What is asked :: Return every line of the records below that contains the string "place".

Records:
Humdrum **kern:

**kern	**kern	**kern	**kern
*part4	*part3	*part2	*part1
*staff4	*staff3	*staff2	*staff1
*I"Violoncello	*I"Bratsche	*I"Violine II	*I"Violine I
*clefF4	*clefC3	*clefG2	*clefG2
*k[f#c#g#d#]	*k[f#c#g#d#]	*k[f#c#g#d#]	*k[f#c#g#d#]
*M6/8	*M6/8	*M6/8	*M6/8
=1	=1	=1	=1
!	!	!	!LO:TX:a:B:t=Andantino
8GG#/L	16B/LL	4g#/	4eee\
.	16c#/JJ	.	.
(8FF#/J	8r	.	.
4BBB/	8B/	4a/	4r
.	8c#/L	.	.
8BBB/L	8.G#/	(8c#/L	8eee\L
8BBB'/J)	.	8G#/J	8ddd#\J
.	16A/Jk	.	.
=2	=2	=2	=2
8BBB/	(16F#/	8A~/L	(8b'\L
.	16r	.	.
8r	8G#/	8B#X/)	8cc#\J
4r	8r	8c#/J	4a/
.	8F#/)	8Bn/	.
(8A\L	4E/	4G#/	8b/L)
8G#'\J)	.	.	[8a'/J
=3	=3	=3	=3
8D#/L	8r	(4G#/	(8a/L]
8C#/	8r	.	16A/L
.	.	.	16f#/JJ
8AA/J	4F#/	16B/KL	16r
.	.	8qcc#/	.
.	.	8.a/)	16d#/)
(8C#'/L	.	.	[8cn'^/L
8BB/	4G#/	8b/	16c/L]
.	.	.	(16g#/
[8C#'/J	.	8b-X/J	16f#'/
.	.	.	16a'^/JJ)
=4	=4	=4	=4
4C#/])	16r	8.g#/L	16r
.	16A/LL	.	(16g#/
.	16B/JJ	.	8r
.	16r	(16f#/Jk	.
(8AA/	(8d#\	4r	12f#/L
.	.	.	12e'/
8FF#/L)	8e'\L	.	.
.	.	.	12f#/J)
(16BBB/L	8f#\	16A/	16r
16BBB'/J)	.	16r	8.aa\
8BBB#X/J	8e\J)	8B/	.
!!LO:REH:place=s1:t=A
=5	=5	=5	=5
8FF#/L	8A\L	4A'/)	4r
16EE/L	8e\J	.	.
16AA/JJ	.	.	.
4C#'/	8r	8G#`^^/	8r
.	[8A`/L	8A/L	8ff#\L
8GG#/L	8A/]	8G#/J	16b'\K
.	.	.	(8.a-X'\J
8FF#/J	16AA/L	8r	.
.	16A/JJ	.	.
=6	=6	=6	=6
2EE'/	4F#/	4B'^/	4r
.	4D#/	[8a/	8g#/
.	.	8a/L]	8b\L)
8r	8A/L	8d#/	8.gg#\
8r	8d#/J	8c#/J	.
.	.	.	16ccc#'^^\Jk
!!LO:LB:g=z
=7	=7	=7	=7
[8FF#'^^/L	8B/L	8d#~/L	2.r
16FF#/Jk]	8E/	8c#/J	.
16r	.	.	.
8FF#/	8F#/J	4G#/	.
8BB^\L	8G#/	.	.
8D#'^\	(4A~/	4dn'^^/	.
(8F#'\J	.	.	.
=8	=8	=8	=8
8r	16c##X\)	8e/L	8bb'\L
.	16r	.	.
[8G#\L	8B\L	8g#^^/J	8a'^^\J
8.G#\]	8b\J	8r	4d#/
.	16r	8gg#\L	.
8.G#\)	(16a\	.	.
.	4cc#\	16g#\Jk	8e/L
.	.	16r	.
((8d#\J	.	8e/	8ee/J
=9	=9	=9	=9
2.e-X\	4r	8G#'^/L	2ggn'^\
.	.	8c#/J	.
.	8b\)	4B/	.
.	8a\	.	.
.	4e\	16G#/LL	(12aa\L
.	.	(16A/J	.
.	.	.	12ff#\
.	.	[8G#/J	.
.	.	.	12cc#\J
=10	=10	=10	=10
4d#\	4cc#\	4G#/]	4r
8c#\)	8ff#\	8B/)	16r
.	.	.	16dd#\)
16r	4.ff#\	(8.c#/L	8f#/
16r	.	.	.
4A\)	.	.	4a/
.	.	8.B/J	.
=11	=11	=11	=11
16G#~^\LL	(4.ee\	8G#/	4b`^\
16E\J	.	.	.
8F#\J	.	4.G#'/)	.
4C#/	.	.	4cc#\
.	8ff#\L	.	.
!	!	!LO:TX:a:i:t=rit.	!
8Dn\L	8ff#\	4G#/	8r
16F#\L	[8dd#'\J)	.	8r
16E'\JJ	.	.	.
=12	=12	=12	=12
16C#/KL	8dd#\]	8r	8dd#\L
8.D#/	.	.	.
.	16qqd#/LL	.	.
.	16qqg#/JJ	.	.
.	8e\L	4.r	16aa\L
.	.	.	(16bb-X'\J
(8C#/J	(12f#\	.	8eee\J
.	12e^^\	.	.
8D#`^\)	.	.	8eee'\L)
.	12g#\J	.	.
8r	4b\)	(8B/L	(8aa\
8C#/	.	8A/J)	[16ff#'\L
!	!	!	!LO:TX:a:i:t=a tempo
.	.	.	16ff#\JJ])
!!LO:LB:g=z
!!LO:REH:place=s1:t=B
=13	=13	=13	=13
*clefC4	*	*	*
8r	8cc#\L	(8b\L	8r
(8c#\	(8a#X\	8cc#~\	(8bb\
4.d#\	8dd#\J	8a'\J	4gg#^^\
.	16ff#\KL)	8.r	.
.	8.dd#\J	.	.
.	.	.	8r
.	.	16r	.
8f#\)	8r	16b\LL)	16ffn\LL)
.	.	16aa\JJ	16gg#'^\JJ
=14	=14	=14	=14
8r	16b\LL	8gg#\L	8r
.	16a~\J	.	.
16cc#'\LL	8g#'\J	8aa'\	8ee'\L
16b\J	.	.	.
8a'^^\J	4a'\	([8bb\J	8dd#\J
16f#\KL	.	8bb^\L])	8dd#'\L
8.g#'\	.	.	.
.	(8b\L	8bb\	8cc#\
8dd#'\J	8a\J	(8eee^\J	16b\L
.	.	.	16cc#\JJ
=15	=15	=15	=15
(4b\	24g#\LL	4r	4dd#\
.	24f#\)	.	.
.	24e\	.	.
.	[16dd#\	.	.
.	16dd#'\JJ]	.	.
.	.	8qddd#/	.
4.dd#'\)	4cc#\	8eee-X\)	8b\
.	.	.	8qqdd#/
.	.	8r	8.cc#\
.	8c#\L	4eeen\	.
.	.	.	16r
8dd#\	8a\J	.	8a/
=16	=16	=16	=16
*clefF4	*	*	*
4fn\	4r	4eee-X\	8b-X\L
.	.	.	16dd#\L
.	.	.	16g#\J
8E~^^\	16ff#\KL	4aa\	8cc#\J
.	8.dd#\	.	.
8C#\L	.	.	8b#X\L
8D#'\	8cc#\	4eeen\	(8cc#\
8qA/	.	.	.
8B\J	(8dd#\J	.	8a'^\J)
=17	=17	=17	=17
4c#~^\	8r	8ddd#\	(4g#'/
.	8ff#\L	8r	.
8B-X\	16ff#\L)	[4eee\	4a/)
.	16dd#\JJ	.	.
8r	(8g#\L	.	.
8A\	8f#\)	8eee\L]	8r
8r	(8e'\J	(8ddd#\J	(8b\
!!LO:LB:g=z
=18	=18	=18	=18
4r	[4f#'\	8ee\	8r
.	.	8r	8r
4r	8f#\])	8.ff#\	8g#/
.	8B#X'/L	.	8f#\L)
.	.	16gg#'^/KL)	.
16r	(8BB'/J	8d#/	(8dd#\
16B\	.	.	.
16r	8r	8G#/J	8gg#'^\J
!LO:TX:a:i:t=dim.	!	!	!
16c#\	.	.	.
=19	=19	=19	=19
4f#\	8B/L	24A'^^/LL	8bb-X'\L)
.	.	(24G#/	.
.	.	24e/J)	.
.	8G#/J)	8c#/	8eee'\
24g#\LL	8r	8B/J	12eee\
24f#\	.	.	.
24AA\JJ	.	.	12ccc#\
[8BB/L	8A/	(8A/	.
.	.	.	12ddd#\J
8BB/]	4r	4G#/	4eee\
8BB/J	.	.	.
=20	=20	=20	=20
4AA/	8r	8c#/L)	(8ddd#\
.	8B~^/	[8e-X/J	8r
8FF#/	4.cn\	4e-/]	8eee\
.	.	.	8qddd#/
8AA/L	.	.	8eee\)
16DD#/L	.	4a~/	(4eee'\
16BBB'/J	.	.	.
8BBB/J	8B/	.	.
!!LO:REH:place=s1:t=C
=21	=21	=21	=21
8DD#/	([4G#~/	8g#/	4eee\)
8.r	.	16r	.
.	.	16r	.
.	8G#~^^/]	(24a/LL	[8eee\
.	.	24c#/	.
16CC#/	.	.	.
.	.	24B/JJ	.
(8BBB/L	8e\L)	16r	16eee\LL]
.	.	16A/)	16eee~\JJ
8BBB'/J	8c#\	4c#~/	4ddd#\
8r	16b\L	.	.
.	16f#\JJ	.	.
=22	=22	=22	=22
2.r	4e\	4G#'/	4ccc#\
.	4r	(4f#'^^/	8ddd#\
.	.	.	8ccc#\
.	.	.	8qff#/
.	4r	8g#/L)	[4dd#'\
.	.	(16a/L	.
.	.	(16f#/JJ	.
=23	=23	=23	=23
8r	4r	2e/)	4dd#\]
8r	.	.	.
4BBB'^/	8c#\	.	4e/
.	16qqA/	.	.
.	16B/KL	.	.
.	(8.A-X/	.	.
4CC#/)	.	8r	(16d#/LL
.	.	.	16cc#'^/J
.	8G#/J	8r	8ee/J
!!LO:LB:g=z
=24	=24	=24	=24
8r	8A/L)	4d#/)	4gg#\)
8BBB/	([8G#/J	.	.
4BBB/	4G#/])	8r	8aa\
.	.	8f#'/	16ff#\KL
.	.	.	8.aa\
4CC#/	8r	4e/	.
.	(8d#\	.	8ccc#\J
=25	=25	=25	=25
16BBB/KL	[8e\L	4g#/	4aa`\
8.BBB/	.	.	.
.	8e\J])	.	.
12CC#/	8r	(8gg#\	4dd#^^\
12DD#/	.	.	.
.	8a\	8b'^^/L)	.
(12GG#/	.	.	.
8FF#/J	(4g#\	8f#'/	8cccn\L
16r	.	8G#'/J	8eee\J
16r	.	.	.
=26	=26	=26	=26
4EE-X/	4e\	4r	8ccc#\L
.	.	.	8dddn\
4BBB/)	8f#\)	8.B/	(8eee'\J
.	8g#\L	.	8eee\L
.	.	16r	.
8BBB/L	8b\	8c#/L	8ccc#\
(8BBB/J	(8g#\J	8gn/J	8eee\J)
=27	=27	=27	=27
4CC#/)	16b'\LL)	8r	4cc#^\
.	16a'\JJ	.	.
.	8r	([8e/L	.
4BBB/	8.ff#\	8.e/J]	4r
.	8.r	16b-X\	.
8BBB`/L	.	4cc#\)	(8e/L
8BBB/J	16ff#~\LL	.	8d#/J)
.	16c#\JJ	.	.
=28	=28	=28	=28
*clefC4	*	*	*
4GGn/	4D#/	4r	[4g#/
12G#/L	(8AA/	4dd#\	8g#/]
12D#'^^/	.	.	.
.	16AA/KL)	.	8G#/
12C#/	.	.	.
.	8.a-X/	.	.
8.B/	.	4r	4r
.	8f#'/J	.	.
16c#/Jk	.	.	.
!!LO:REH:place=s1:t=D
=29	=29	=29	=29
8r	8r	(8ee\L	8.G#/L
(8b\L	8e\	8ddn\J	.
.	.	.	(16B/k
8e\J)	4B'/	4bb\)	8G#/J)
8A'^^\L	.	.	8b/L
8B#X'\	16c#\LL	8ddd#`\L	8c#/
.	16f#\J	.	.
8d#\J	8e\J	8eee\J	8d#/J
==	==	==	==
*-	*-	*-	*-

Exercise output ::
!!LO:REH:place=s1:t=A
!!LO:REH:place=s1:t=B
!!LO:REH:place=s1:t=C
!!LO:REH:place=s1:t=D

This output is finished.